* Dataset records
#####

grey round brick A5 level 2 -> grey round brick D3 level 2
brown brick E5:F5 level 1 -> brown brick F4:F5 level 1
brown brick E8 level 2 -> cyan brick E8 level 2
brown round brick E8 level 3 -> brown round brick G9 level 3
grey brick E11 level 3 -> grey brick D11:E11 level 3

#####

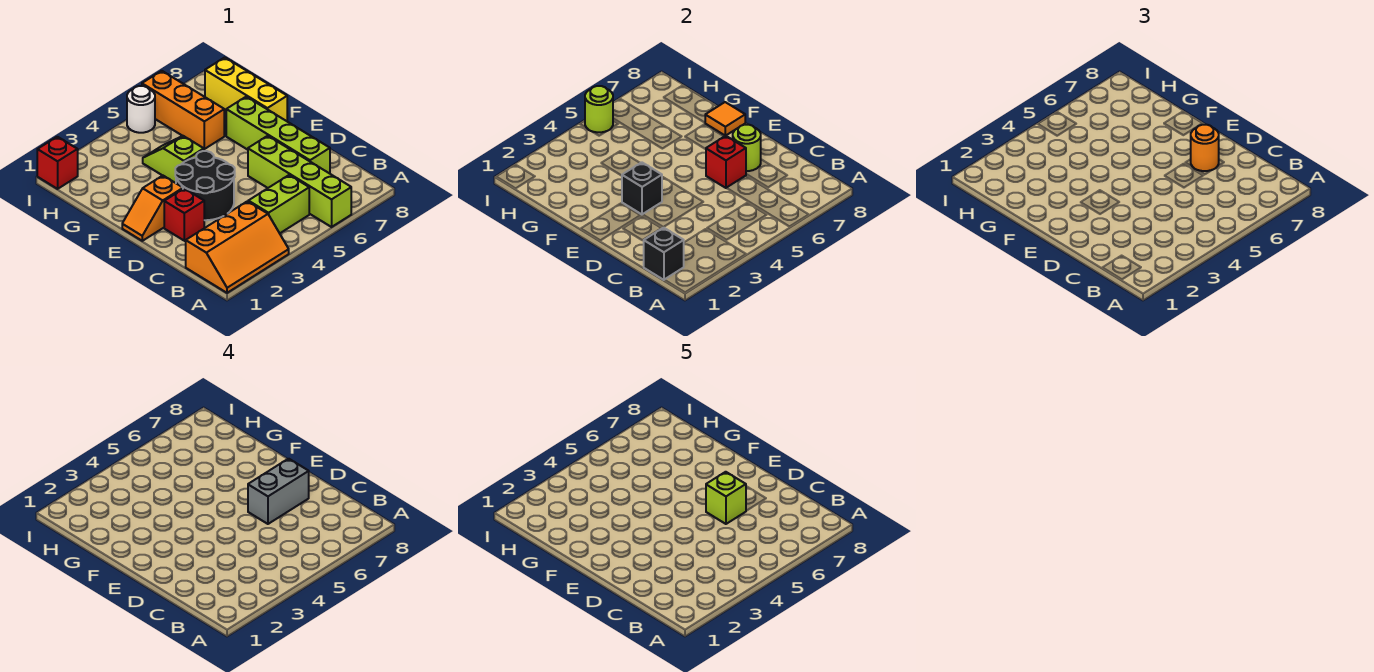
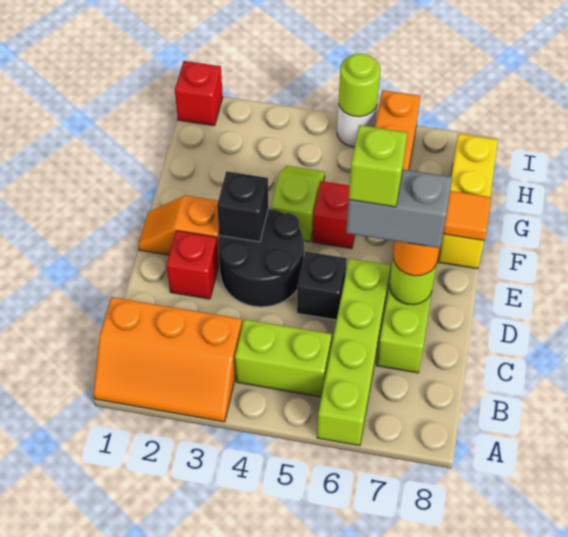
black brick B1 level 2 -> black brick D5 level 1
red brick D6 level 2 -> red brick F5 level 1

#####

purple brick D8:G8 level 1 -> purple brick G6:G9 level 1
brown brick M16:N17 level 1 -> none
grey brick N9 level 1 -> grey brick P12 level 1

#####

* Problem to solve
In the data above, start at the line that has "purple brick D8:G8", stop after the line that has "grey brick N9", and print every line in between exactly as it stands.

* Answer to this problem
purple brick D8:G8 level 1 -> purple brick G6:G9 level 1
brown brick M16:N17 level 1 -> none
grey brick N9 level 1 -> grey brick P12 level 1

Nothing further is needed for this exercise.